■ Task brief
Please give all of the data again, character for character, and drop the pictures.

** Opening Dataset block **

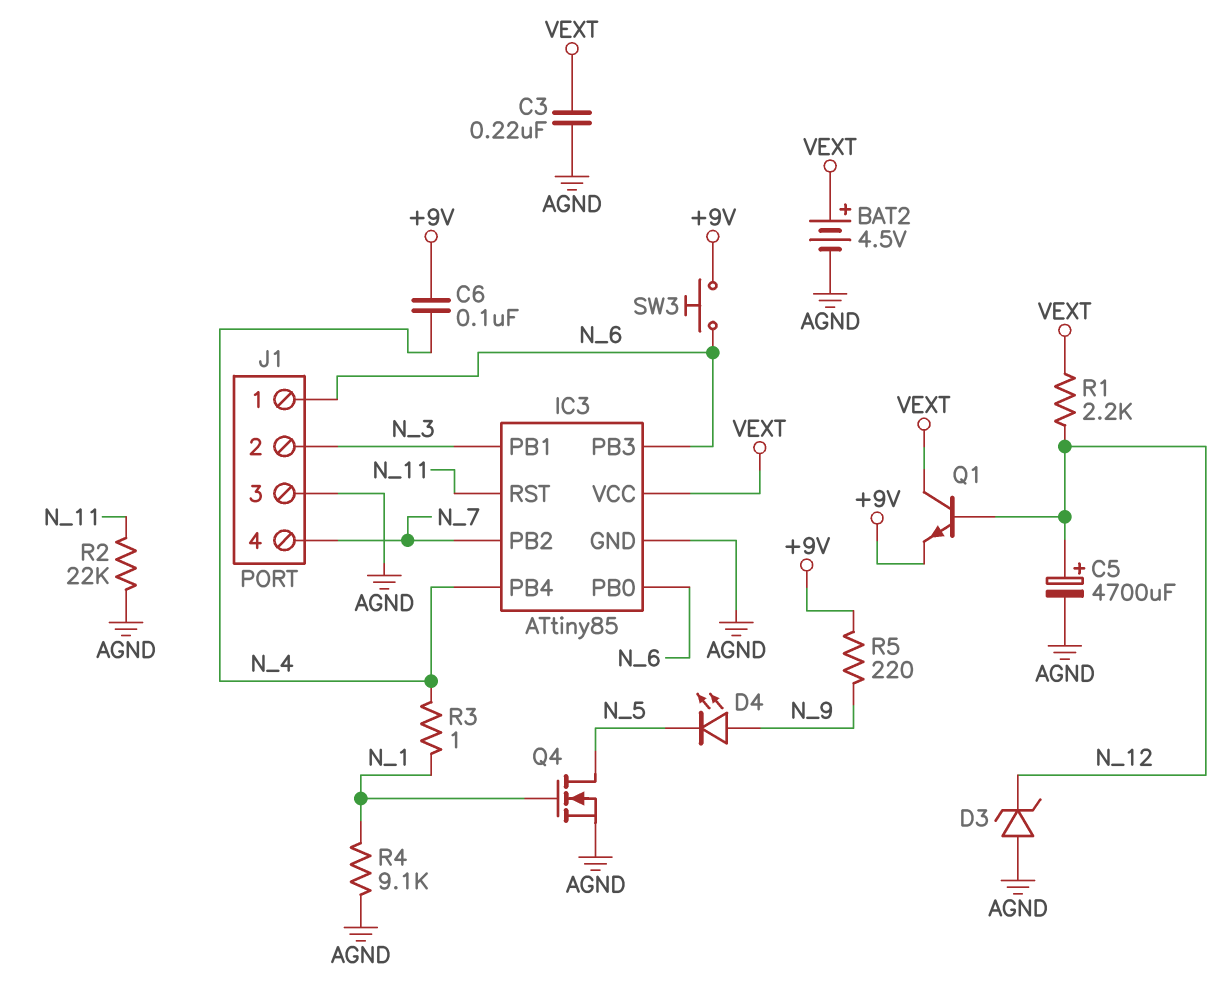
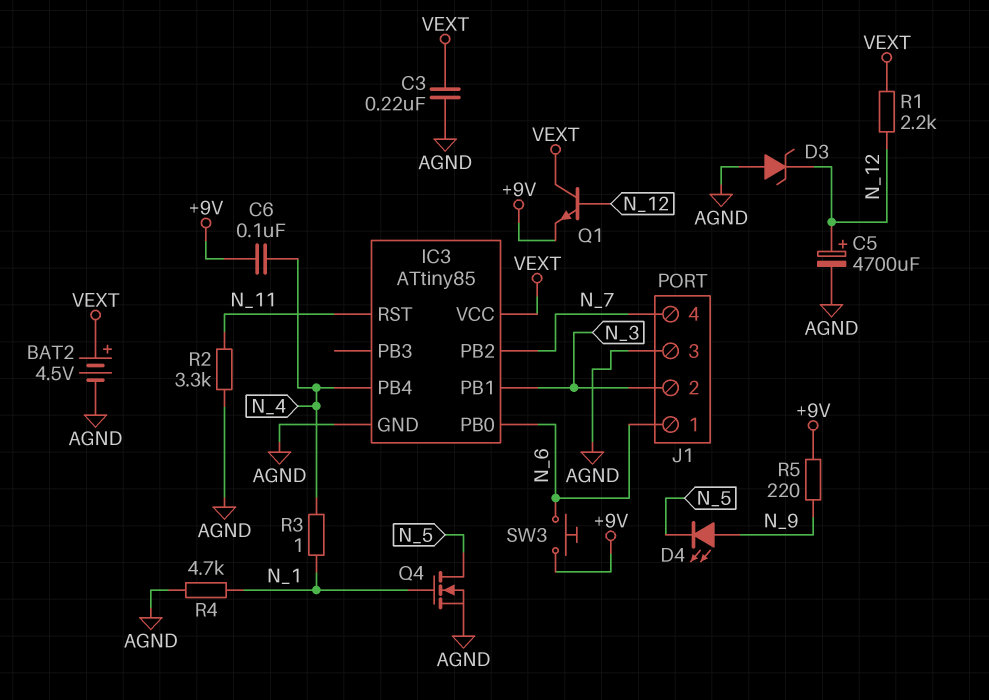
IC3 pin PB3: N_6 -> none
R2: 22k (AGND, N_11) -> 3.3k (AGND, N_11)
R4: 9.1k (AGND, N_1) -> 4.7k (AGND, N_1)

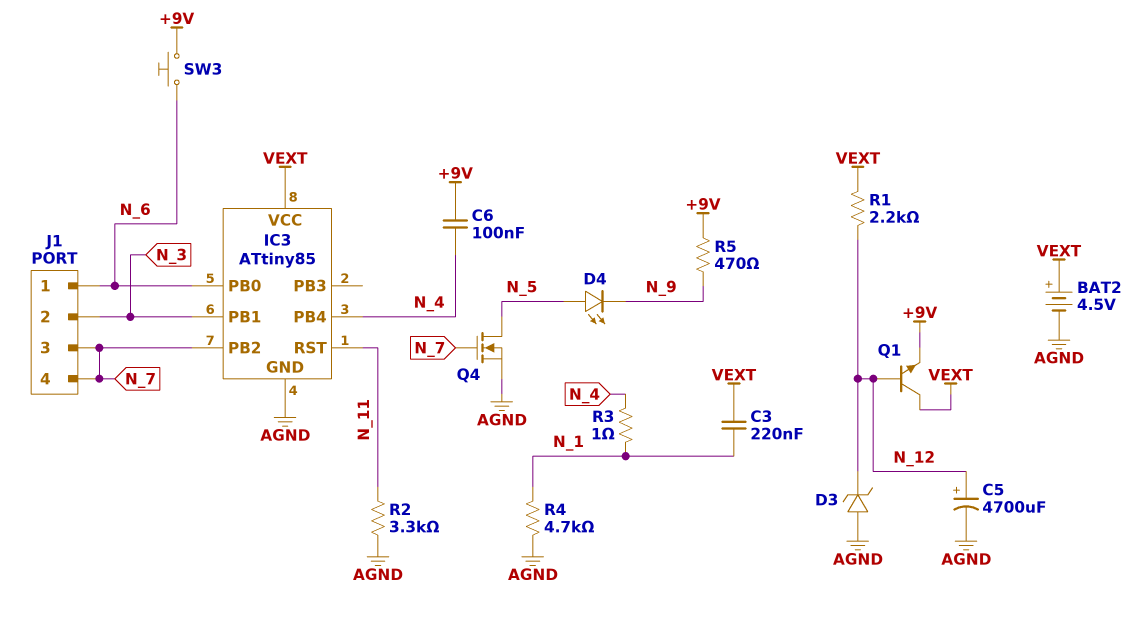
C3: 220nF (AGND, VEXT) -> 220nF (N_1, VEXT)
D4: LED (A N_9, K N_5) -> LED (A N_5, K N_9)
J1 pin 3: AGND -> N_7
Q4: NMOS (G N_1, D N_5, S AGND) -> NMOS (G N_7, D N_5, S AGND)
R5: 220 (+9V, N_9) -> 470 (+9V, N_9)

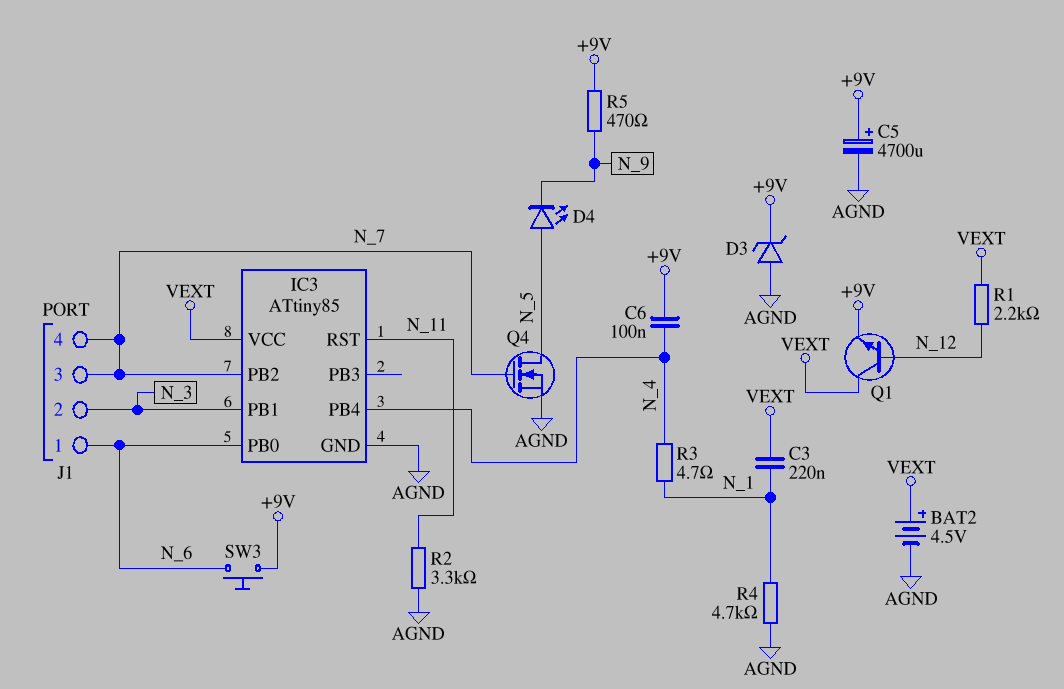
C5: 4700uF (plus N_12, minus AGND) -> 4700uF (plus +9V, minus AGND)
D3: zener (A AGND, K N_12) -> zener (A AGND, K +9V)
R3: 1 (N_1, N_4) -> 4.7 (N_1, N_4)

** Closing Dataset block **

■ Written response
IC3 pin PB3: N_6 -> none
R2: 22k (AGND, N_11) -> 3.3k (AGND, N_11)
R4: 9.1k (AGND, N_1) -> 4.7k (AGND, N_1)

C3: 220nF (AGND, VEXT) -> 220nF (N_1, VEXT)
D4: LED (A N_9, K N_5) -> LED (A N_5, K N_9)
J1 pin 3: AGND -> N_7
Q4: NMOS (G N_1, D N_5, S AGND) -> NMOS (G N_7, D N_5, S AGND)
R5: 220 (+9V, N_9) -> 470 (+9V, N_9)

C5: 4700uF (plus N_12, minus AGND) -> 4700uF (plus +9V, minus AGND)
D3: zener (A AGND, K N_12) -> zener (A AGND, K +9V)
R3: 1 (N_1, N_4) -> 4.7 (N_1, N_4)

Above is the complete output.